Recorded data =>
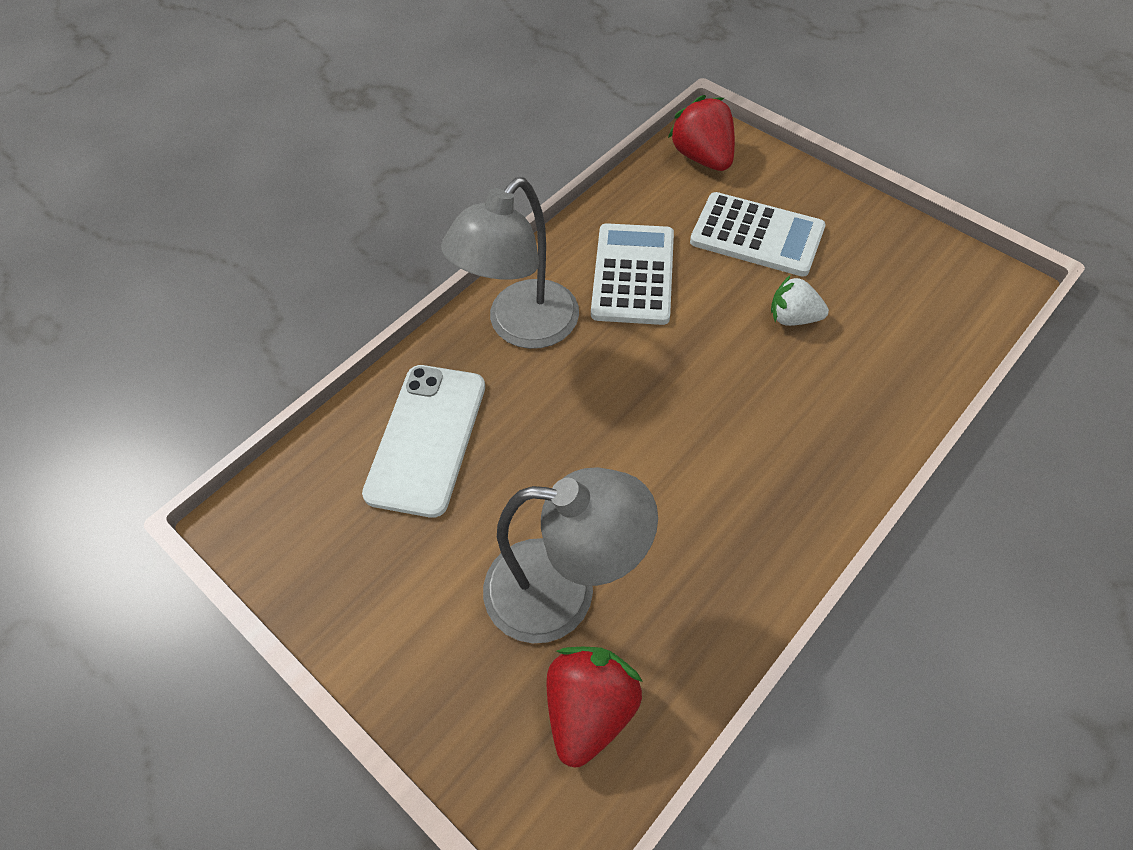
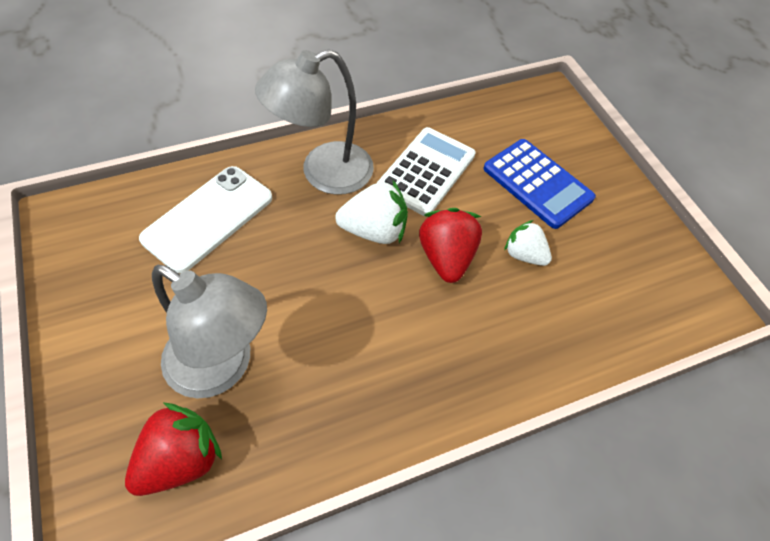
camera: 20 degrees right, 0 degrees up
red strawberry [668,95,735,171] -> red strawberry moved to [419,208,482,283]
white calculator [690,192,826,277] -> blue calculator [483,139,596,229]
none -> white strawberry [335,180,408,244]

Exercise brief =>
Each line above that contains the word "strawberry" should be returned.

Response =>
red strawberry [668,95,735,171] -> red strawberry moved to [419,208,482,283]
none -> white strawberry [335,180,408,244]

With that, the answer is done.